_Data excerpts_
===

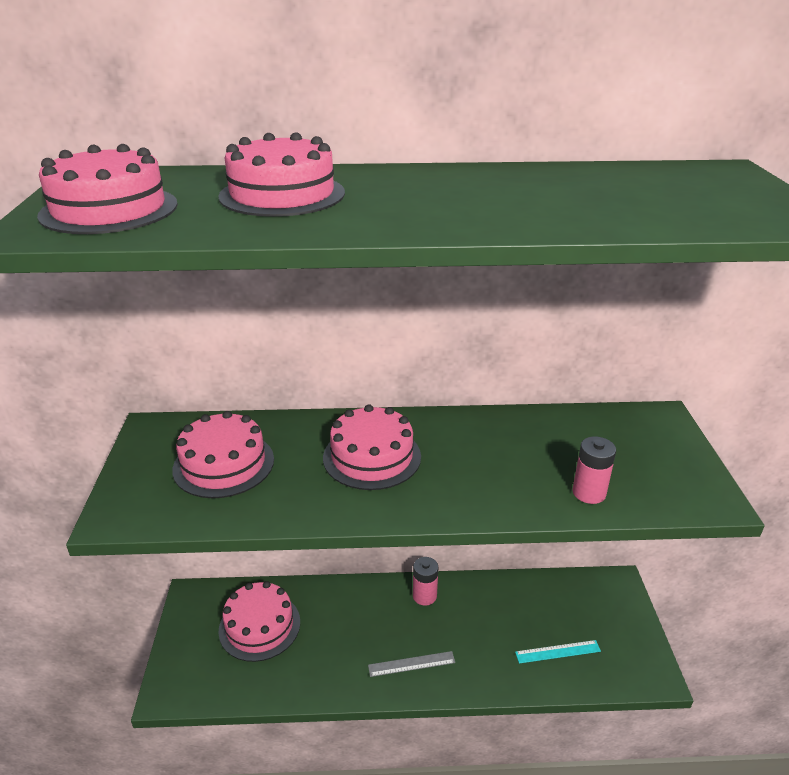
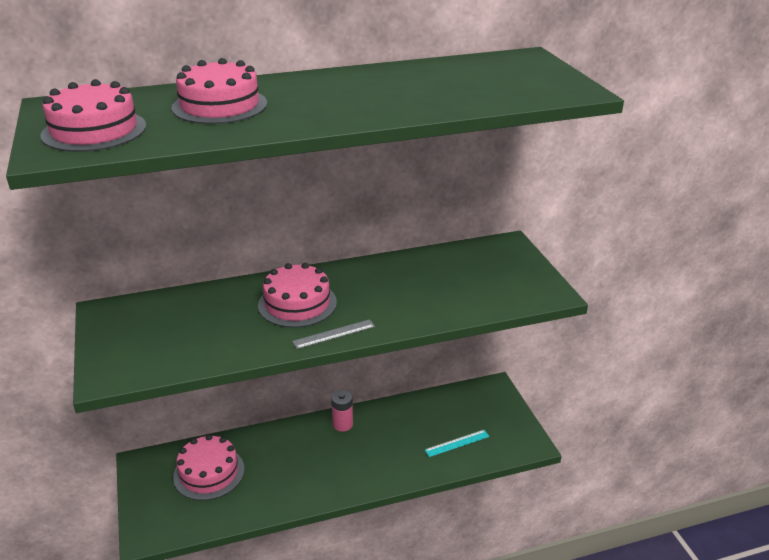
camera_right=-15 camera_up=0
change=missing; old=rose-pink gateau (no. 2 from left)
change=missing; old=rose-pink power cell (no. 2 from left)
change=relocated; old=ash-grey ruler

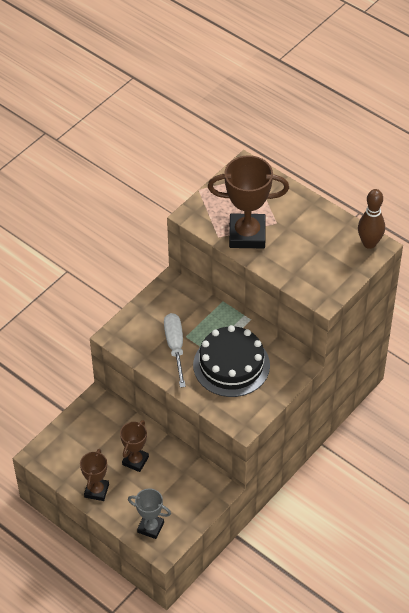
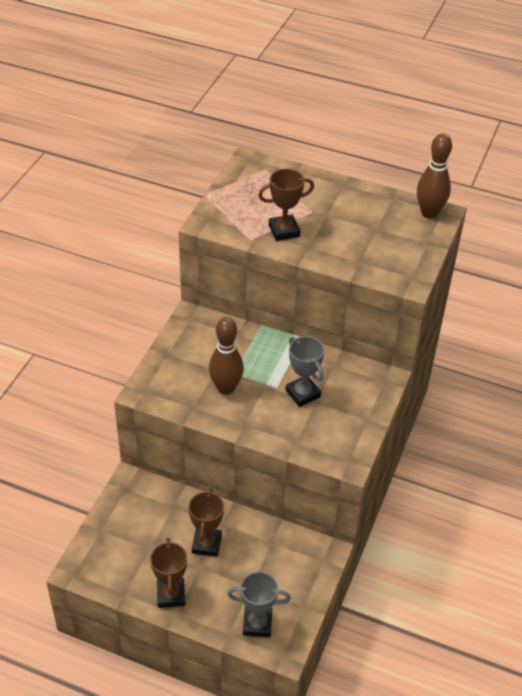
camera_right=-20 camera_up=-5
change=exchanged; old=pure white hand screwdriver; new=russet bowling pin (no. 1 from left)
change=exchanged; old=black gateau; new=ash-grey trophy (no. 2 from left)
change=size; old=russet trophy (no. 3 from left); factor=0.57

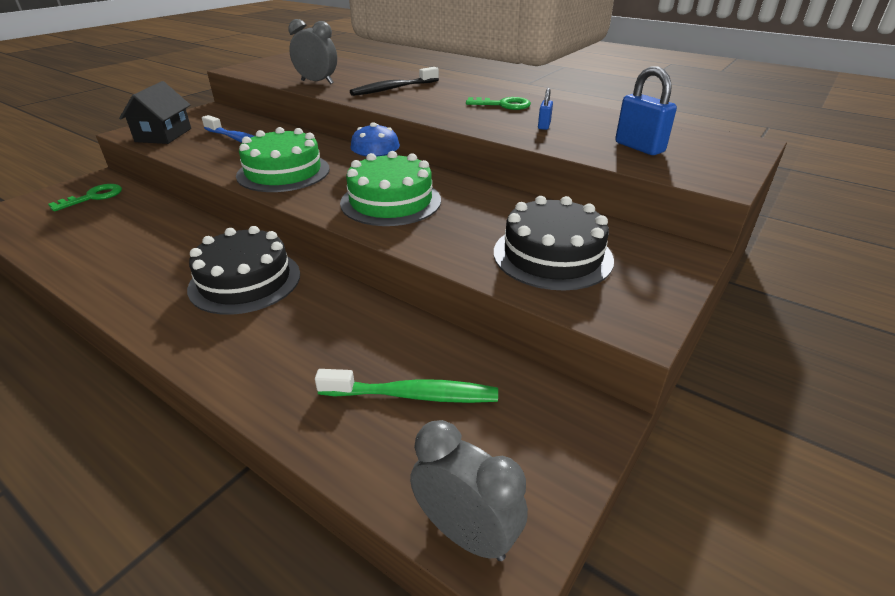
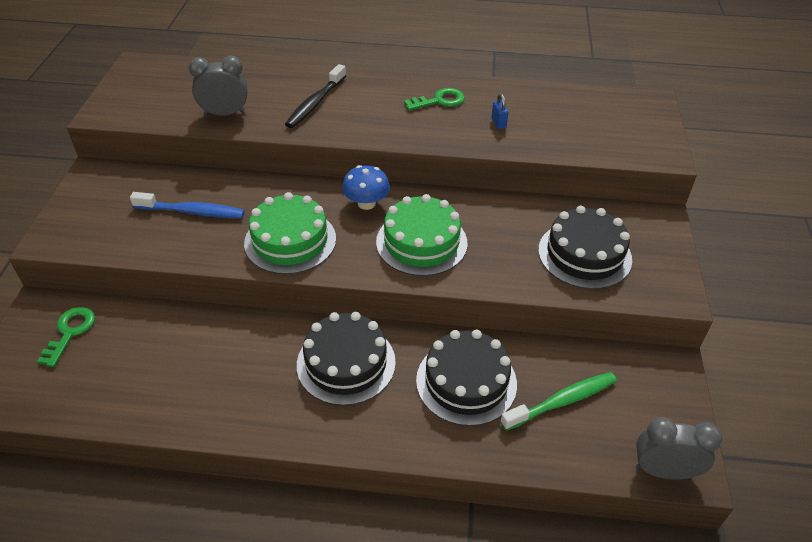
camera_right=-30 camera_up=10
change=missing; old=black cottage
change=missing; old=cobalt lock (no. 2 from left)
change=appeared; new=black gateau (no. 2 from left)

===

_Problem to solve_
Exercise for the records above: copy only the lines from the one with "change=missing; old=rose-pink power" to the one with "change=missing; old=black cottage", both ends kept, and drop the pictures.

_Exercise result_
change=missing; old=rose-pink power cell (no. 2 from left)
change=relocated; old=ash-grey ruler

camera_right=-20 camera_up=-5
change=exchanged; old=pure white hand screwdriver; new=russet bowling pin (no. 1 from left)
change=exchanged; old=black gateau; new=ash-grey trophy (no. 2 from left)
change=size; old=russet trophy (no. 3 from left); factor=0.57

camera_right=-30 camera_up=10
change=missing; old=black cottage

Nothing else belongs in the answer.